ACTIVITY
From the first line of the entries below through the line bearing "in_second: [355, 64, 405, 100]", write out each line exactly. Omit pictures.

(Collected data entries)
↓

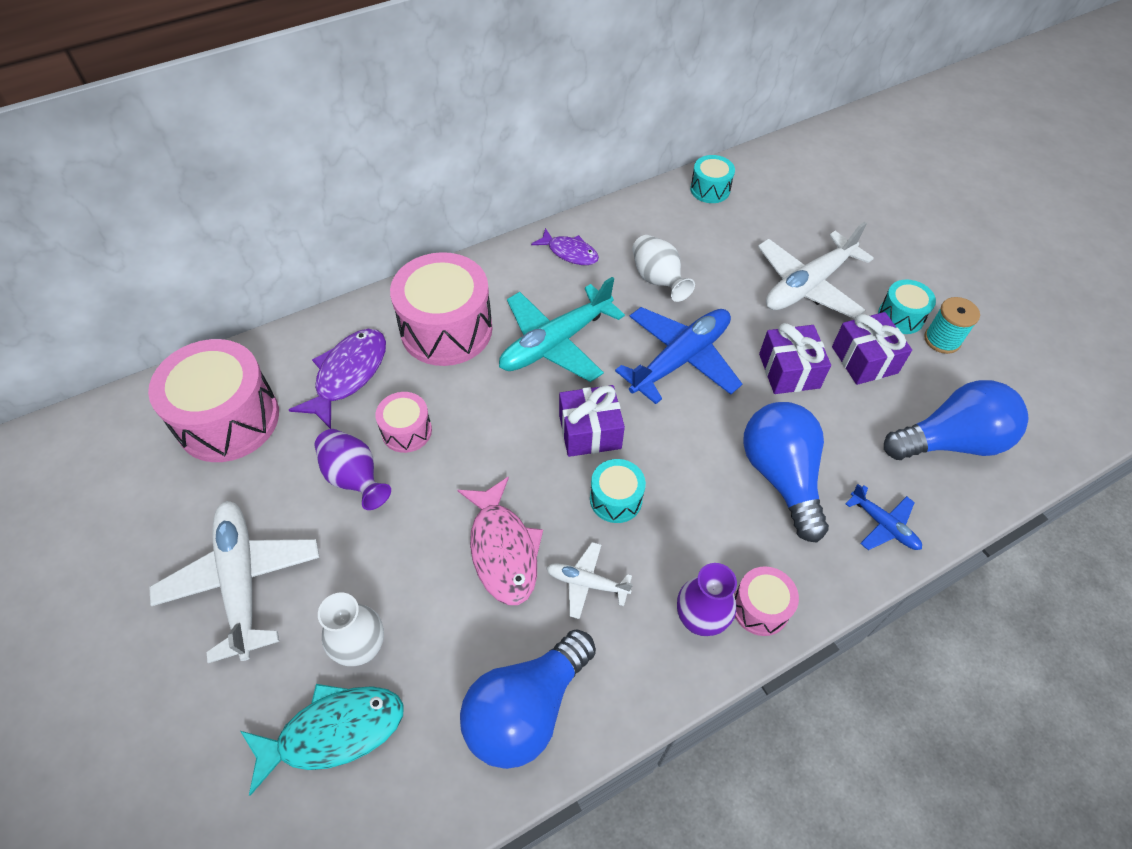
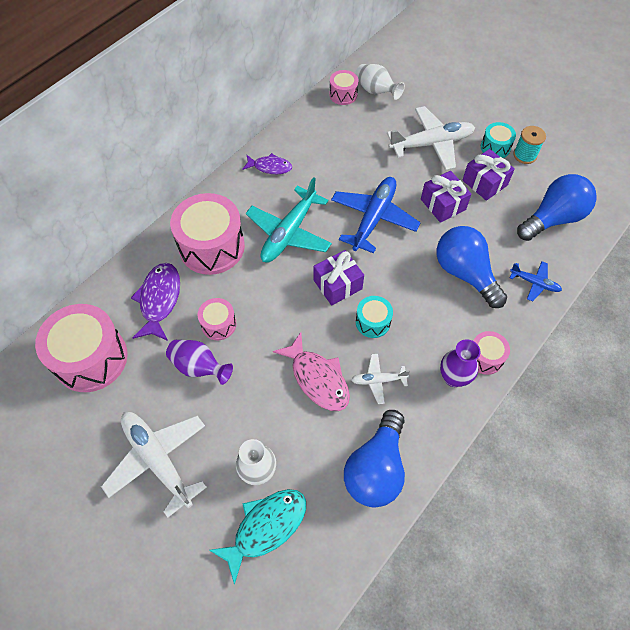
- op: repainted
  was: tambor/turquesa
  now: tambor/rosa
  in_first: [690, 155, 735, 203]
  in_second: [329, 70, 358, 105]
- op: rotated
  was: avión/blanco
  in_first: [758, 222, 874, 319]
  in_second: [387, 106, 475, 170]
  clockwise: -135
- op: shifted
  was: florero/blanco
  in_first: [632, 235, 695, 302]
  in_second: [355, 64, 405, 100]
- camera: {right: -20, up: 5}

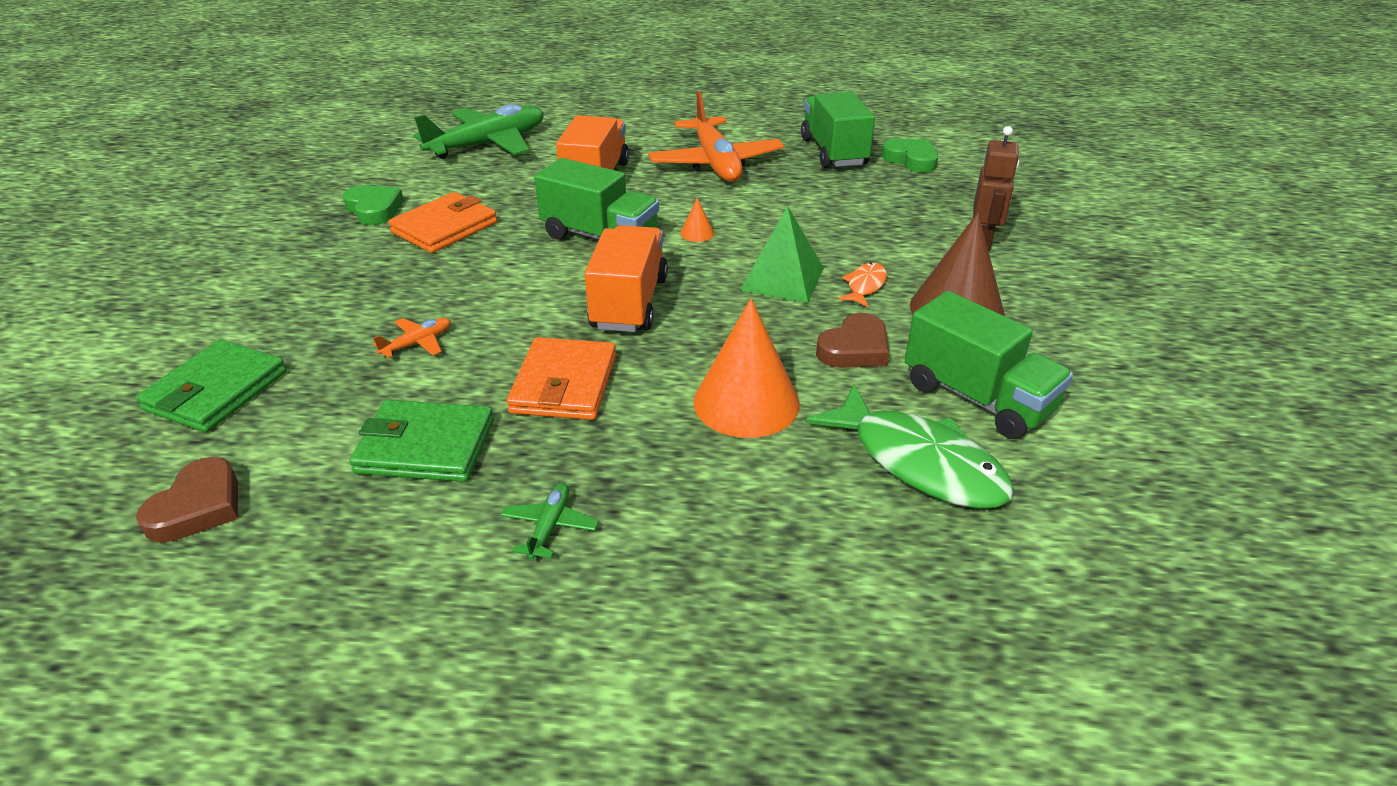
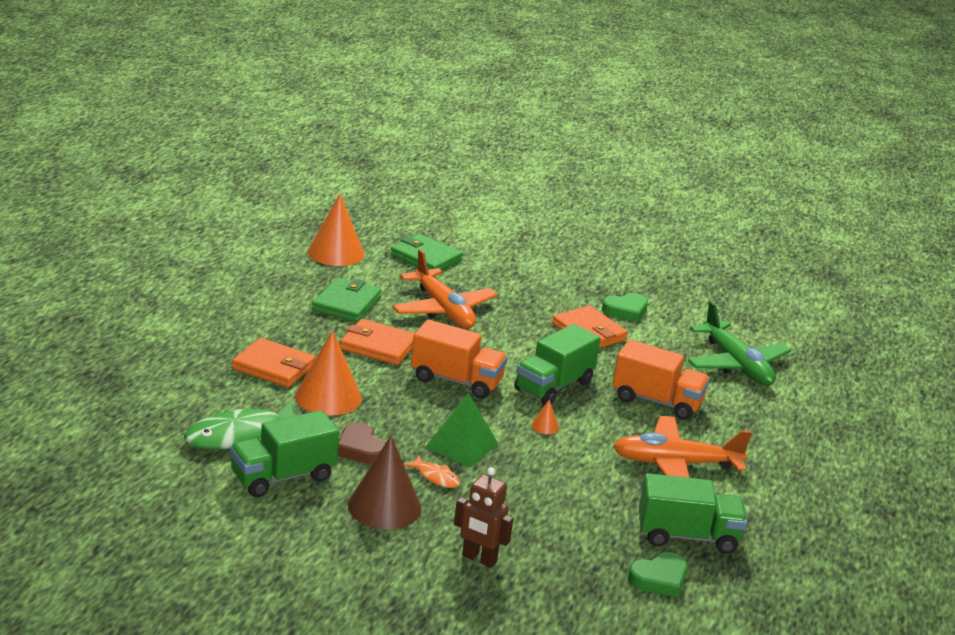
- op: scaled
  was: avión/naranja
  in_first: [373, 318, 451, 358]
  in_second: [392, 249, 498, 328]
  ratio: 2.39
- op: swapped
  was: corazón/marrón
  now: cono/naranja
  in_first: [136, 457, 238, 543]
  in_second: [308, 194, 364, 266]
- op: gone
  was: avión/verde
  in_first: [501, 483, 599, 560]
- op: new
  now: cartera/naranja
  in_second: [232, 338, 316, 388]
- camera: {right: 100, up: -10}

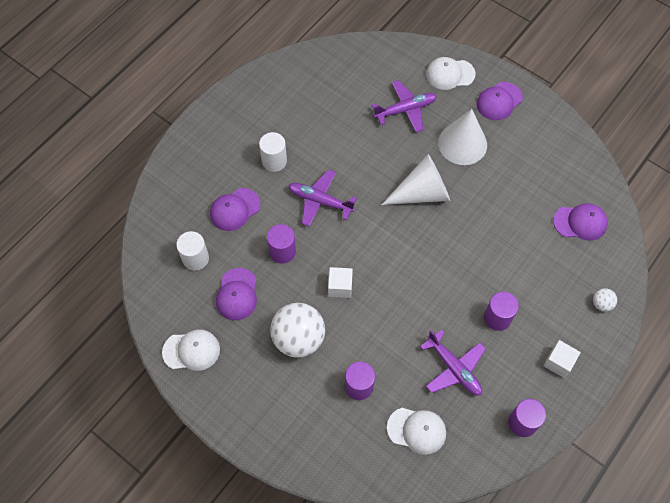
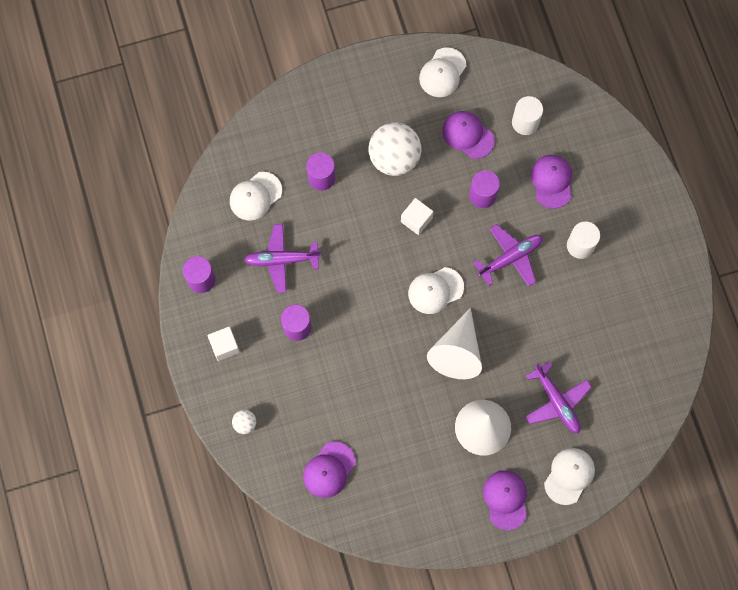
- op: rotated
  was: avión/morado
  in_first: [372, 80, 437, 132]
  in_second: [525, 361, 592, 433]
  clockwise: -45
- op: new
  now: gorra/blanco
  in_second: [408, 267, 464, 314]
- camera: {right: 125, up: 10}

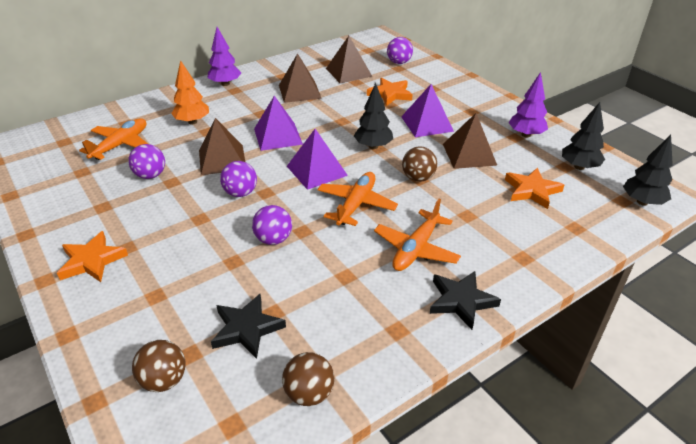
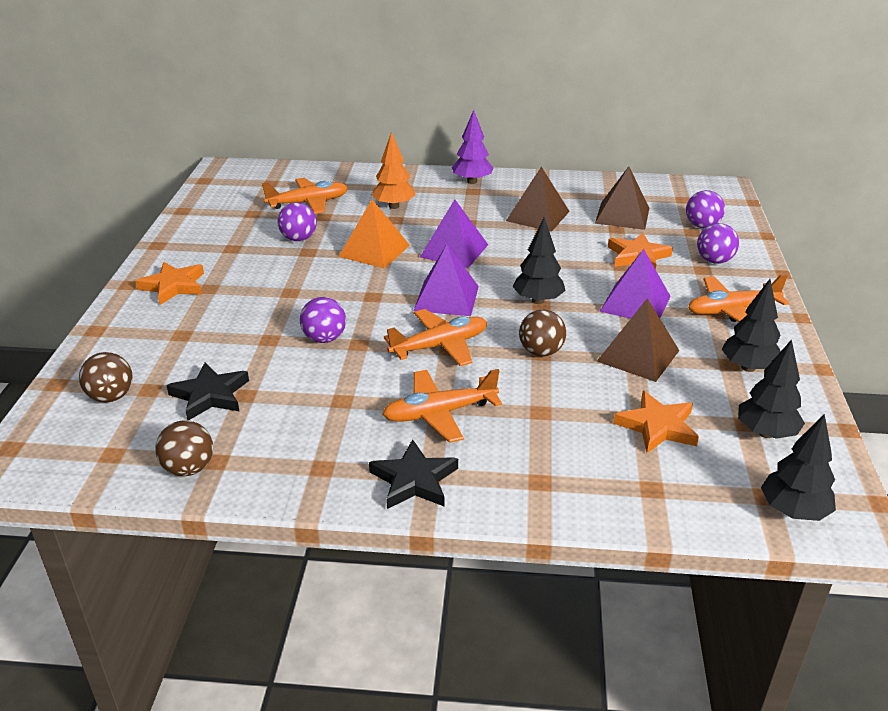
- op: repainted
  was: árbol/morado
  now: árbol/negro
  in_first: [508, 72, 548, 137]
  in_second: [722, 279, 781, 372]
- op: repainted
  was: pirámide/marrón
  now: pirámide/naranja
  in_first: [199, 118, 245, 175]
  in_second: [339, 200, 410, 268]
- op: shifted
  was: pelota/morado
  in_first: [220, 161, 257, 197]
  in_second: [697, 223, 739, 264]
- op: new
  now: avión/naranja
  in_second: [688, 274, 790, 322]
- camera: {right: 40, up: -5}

↑

RESPONSE AREA
- op: repainted
  was: tambor/turquesa
  now: tambor/rosa
  in_first: [690, 155, 735, 203]
  in_second: [329, 70, 358, 105]
- op: rotated
  was: avión/blanco
  in_first: [758, 222, 874, 319]
  in_second: [387, 106, 475, 170]
  clockwise: -135
- op: shifted
  was: florero/blanco
  in_first: [632, 235, 695, 302]
  in_second: [355, 64, 405, 100]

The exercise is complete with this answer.